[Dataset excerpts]
------------------------
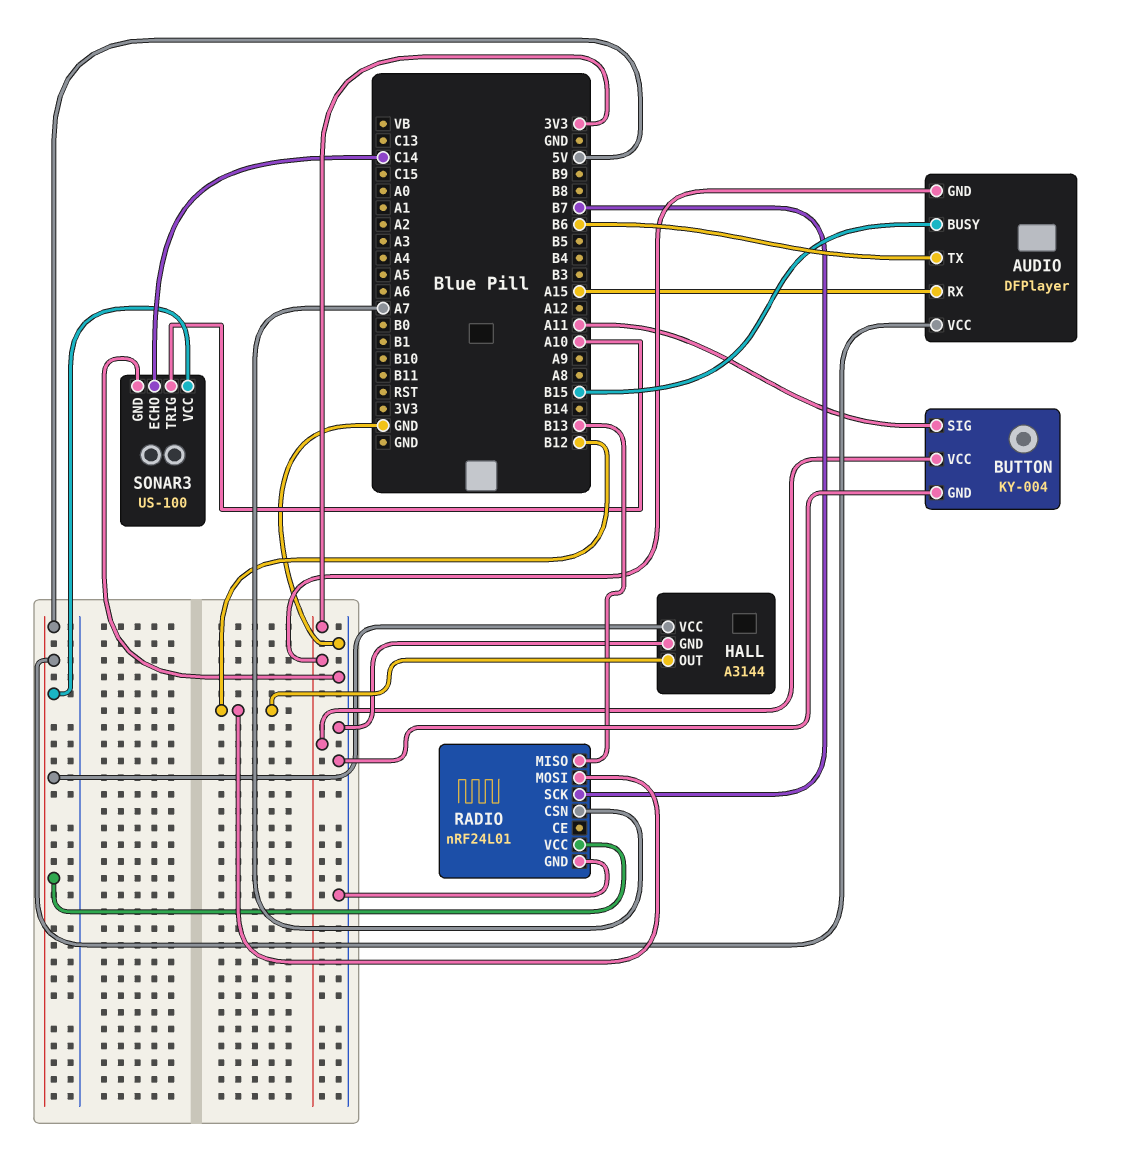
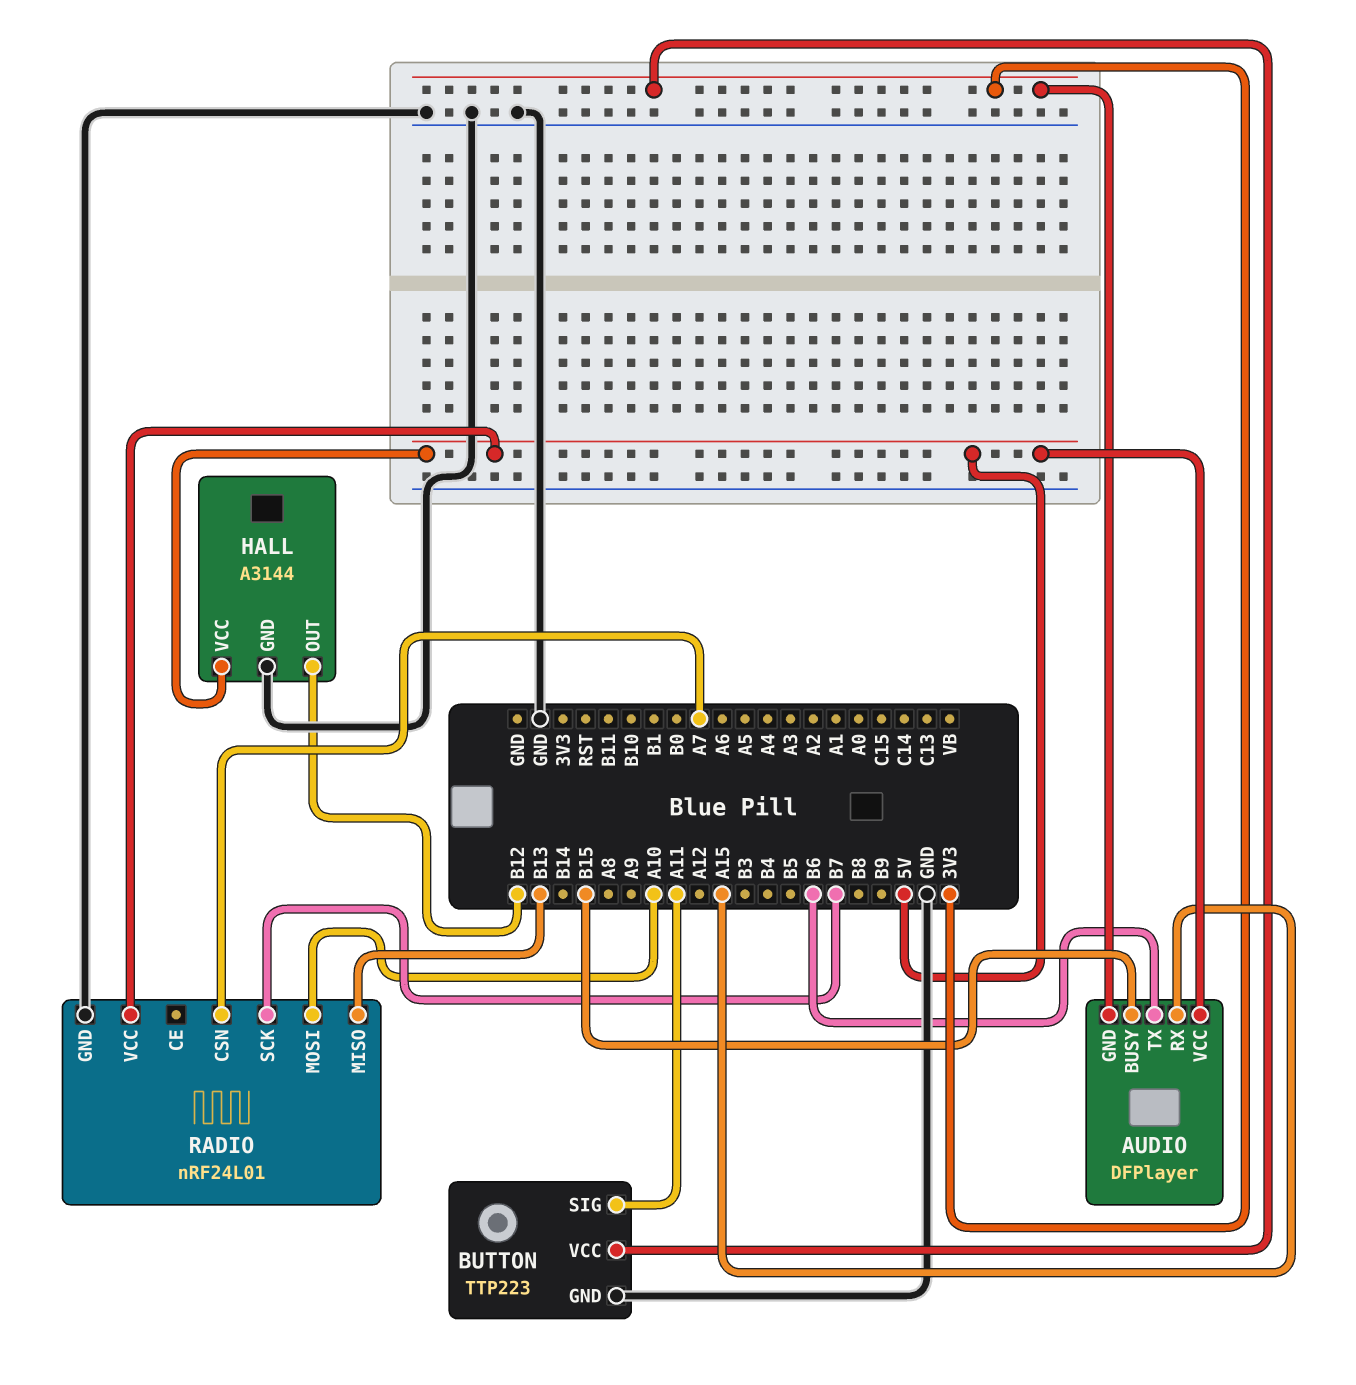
BUTTON: KY-004 -> TTP223
RADIO pin MOSI: B12 -> A10
SONAR3: US-100 -> none
SONAR3 pin ECHO: C14 -> none
SONAR3 pin GND: GND -> none
SONAR3 pin TRIG: A10 -> none
SONAR3 pin VCC: 5V -> none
------------------------
WHAT IS EXPECTED:
From the first line to the last, retype the data exactly, but omit every image.

REPLY:
BUTTON: KY-004 -> TTP223
RADIO pin MOSI: B12 -> A10
SONAR3: US-100 -> none
SONAR3 pin ECHO: C14 -> none
SONAR3 pin GND: GND -> none
SONAR3 pin TRIG: A10 -> none
SONAR3 pin VCC: 5V -> none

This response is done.